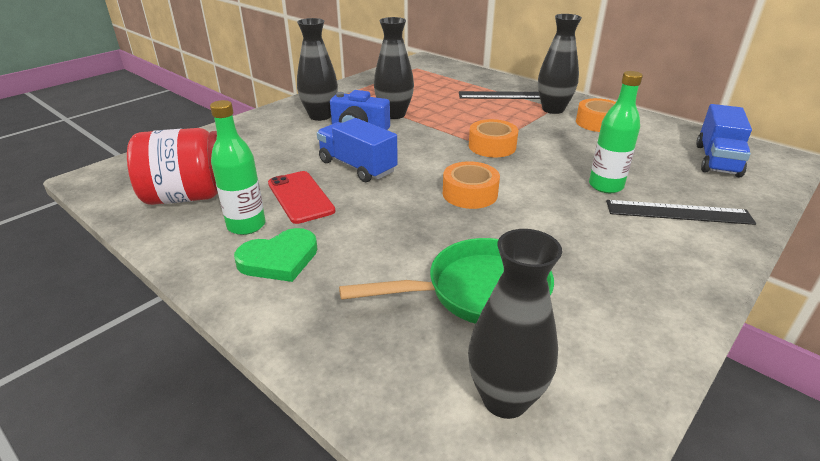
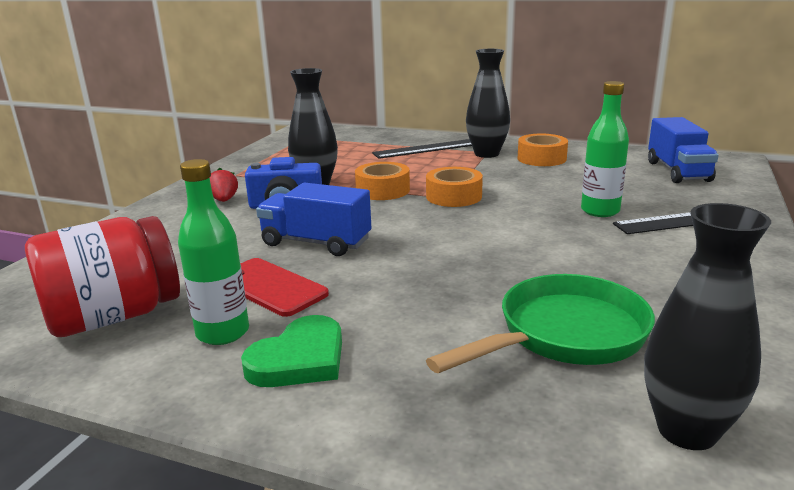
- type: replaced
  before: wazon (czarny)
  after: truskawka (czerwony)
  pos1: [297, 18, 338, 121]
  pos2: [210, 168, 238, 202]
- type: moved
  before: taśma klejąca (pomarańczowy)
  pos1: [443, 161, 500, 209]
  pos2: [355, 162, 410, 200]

→ Exercise objective:
Repeat every entry above precisely, leaving each picture out.

→ Result of the task:
- type: replaced
  before: wazon (czarny)
  after: truskawka (czerwony)
  pos1: [297, 18, 338, 121]
  pos2: [210, 168, 238, 202]
- type: moved
  before: taśma klejąca (pomarańczowy)
  pos1: [443, 161, 500, 209]
  pos2: [355, 162, 410, 200]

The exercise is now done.